Reproduce all of the entries below word for word, keeping every line unchanged and in the same order.

Records
○ ○ ○ ○ ○ ○ ○

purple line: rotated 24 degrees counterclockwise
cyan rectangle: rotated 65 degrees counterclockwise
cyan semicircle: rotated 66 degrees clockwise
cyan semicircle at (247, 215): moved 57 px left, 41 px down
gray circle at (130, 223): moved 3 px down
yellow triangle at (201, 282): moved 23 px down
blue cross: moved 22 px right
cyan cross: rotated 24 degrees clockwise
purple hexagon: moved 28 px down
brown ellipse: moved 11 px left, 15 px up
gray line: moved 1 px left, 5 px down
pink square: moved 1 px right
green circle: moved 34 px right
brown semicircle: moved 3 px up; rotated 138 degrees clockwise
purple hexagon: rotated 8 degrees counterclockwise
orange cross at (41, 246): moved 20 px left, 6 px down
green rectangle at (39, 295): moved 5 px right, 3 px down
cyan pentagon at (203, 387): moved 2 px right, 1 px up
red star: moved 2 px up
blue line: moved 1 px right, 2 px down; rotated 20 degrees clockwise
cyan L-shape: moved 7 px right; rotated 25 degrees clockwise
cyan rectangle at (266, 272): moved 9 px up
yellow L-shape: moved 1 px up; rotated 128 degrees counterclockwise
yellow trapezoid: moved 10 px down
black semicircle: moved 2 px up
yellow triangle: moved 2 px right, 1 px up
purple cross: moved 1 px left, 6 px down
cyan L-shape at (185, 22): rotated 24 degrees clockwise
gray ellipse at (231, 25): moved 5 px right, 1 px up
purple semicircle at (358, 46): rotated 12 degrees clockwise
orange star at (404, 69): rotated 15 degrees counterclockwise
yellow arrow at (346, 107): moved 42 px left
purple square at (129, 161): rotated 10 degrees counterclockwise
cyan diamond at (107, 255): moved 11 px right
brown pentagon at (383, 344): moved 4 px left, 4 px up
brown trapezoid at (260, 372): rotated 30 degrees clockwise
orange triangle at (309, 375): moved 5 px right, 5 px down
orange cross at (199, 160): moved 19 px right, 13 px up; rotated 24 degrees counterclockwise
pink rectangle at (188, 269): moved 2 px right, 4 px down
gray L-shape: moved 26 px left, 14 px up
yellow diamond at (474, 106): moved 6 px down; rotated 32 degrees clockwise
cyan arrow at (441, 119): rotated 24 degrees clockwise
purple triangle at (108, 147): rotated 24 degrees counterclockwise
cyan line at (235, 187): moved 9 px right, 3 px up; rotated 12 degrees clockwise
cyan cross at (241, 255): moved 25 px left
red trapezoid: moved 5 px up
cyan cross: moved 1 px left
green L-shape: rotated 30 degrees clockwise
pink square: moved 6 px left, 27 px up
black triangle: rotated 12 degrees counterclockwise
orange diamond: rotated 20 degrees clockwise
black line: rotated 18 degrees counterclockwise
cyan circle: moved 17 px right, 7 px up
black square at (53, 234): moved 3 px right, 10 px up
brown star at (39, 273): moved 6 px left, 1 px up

○ ○ ○ ○ ○ ○ ○

SOLUTION TO THE PROBLEM:
purple line: rotated 24 degrees counterclockwise
cyan rectangle: rotated 65 degrees counterclockwise
cyan semicircle: rotated 66 degrees clockwise
cyan semicircle at (247, 215): moved 57 px left, 41 px down
gray circle at (130, 223): moved 3 px down
yellow triangle at (201, 282): moved 23 px down
blue cross: moved 22 px right
cyan cross: rotated 24 degrees clockwise
purple hexagon: moved 28 px down
brown ellipse: moved 11 px left, 15 px up
gray line: moved 1 px left, 5 px down
pink square: moved 1 px right
green circle: moved 34 px right
brown semicircle: moved 3 px up; rotated 138 degrees clockwise
purple hexagon: rotated 8 degrees counterclockwise
orange cross at (41, 246): moved 20 px left, 6 px down
green rectangle at (39, 295): moved 5 px right, 3 px down
cyan pentagon at (203, 387): moved 2 px right, 1 px up
red star: moved 2 px up
blue line: moved 1 px right, 2 px down; rotated 20 degrees clockwise
cyan L-shape: moved 7 px right; rotated 25 degrees clockwise
cyan rectangle at (266, 272): moved 9 px up
yellow L-shape: moved 1 px up; rotated 128 degrees counterclockwise
yellow trapezoid: moved 10 px down
black semicircle: moved 2 px up
yellow triangle: moved 2 px right, 1 px up
purple cross: moved 1 px left, 6 px down
cyan L-shape at (185, 22): rotated 24 degrees clockwise
gray ellipse at (231, 25): moved 5 px right, 1 px up
purple semicircle at (358, 46): rotated 12 degrees clockwise
orange star at (404, 69): rotated 15 degrees counterclockwise
yellow arrow at (346, 107): moved 42 px left
purple square at (129, 161): rotated 10 degrees counterclockwise
cyan diamond at (107, 255): moved 11 px right
brown pentagon at (383, 344): moved 4 px left, 4 px up
brown trapezoid at (260, 372): rotated 30 degrees clockwise
orange triangle at (309, 375): moved 5 px right, 5 px down
orange cross at (199, 160): moved 19 px right, 13 px up; rotated 24 degrees counterclockwise
pink rectangle at (188, 269): moved 2 px right, 4 px down
gray L-shape: moved 26 px left, 14 px up
yellow diamond at (474, 106): moved 6 px down; rotated 32 degrees clockwise
cyan arrow at (441, 119): rotated 24 degrees clockwise
purple triangle at (108, 147): rotated 24 degrees counterclockwise
cyan line at (235, 187): moved 9 px right, 3 px up; rotated 12 degrees clockwise
cyan cross at (241, 255): moved 25 px left
red trapezoid: moved 5 px up
cyan cross: moved 1 px left
green L-shape: rotated 30 degrees clockwise
pink square: moved 6 px left, 27 px up
black triangle: rotated 12 degrees counterclockwise
orange diamond: rotated 20 degrees clockwise
black line: rotated 18 degrees counterclockwise
cyan circle: moved 17 px right, 7 px up
black square at (53, 234): moved 3 px right, 10 px up
brown star at (39, 273): moved 6 px left, 1 px up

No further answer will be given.